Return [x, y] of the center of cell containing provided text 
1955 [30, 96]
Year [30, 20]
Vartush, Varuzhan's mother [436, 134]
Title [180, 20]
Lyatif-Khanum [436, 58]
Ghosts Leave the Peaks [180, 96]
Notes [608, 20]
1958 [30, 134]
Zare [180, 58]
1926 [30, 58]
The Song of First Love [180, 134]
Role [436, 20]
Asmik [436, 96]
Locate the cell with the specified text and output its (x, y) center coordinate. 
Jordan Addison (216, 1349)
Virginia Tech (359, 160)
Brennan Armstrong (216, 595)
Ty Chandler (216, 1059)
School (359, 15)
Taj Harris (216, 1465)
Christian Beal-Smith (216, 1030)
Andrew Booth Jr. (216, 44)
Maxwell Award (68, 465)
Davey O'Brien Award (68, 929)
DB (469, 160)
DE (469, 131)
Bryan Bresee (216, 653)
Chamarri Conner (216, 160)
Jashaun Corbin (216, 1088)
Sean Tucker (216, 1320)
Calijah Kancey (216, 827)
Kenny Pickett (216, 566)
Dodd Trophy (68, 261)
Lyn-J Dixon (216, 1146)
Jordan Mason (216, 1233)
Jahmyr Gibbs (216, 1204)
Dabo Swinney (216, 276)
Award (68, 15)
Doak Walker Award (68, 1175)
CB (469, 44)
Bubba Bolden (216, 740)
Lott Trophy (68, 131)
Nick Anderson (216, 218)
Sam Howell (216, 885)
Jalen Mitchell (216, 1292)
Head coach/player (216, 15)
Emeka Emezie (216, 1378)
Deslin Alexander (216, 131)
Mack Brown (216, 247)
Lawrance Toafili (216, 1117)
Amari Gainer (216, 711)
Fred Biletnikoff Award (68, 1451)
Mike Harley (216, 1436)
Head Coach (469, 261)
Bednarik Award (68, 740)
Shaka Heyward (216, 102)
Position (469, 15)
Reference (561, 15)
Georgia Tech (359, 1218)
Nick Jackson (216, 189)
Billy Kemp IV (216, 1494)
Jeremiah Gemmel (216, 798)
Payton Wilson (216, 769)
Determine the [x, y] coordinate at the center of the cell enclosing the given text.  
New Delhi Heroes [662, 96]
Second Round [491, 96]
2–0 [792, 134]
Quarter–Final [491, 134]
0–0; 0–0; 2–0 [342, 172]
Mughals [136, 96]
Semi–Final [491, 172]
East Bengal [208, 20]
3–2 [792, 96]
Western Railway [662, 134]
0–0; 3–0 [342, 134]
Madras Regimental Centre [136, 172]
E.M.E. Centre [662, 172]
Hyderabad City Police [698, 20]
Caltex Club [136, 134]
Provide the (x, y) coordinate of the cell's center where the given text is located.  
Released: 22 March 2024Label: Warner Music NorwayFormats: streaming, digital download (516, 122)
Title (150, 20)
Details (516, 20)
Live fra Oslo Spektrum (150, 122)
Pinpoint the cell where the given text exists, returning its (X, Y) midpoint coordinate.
────────────────────────────────────────
→ Instruction:
Swap "Virginia Tech" for "Georgia Tech" in the part of the records that runs from the start through the line containing "Maxwell Award (68, 465)". Give those lines again with nothing else changed.

→ Answer for the task:
Return [x, y] of the center of cell containing provided text 
1955 [30, 96]
Year [30, 20]
Vartush, Varuzhan's mother [436, 134]
Title [180, 20]
Lyatif-Khanum [436, 58]
Ghosts Leave the Peaks [180, 96]
Notes [608, 20]
1958 [30, 134]
Zare [180, 58]
1926 [30, 58]
The Song of First Love [180, 134]
Role [436, 20]
Asmik [436, 96]
Locate the cell with the specified text and output its (x, y) center coordinate. 
Jordan Addison (216, 1349)
Georgia Tech (359, 160)
Brennan Armstrong (216, 595)
Ty Chandler (216, 1059)
School (359, 15)
Taj Harris (216, 1465)
Christian Beal-Smith (216, 1030)
Andrew Booth Jr. (216, 44)
Maxwell Award (68, 465)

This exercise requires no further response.